== Data to use

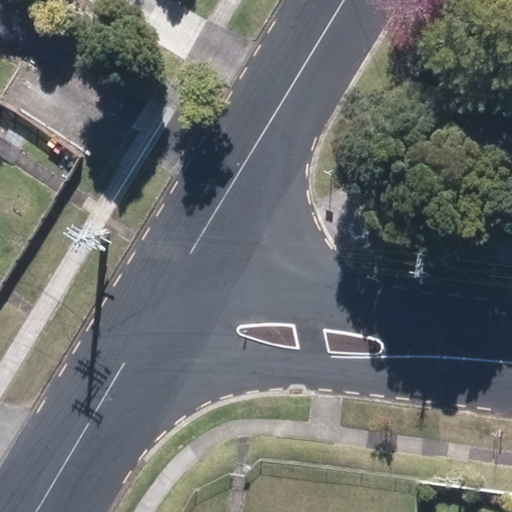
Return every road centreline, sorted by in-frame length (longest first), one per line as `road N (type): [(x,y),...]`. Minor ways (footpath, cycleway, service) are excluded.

====
== Data to use

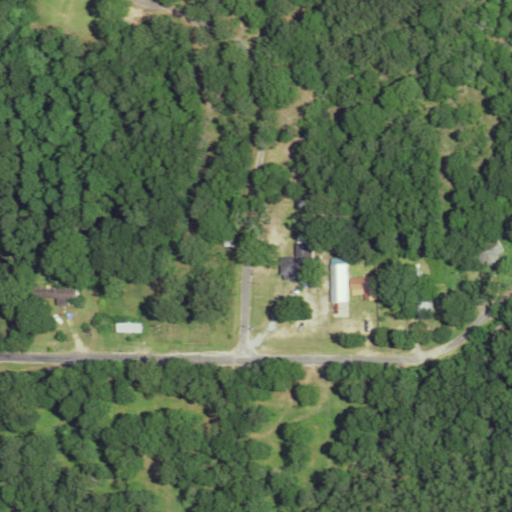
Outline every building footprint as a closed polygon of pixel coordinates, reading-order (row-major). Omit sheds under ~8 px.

====
== Data to use

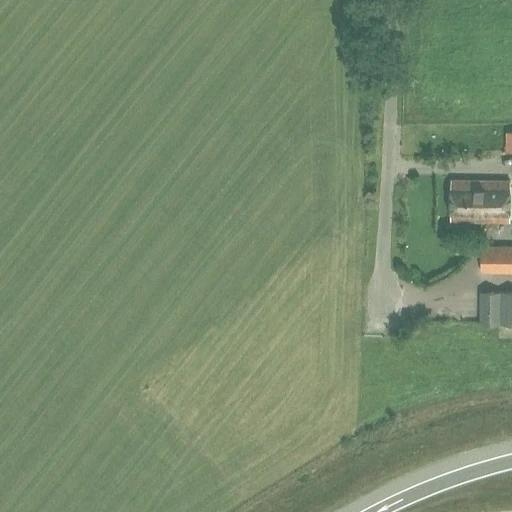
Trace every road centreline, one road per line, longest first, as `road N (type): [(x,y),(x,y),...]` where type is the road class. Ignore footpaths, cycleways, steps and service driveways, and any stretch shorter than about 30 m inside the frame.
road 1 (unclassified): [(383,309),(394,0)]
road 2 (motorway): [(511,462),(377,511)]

====

Instructions to follow:
Count the lines in the data above that contain the string "road", treating uppercase and lowercase as different, and reply with the number alone.

Written answer:
4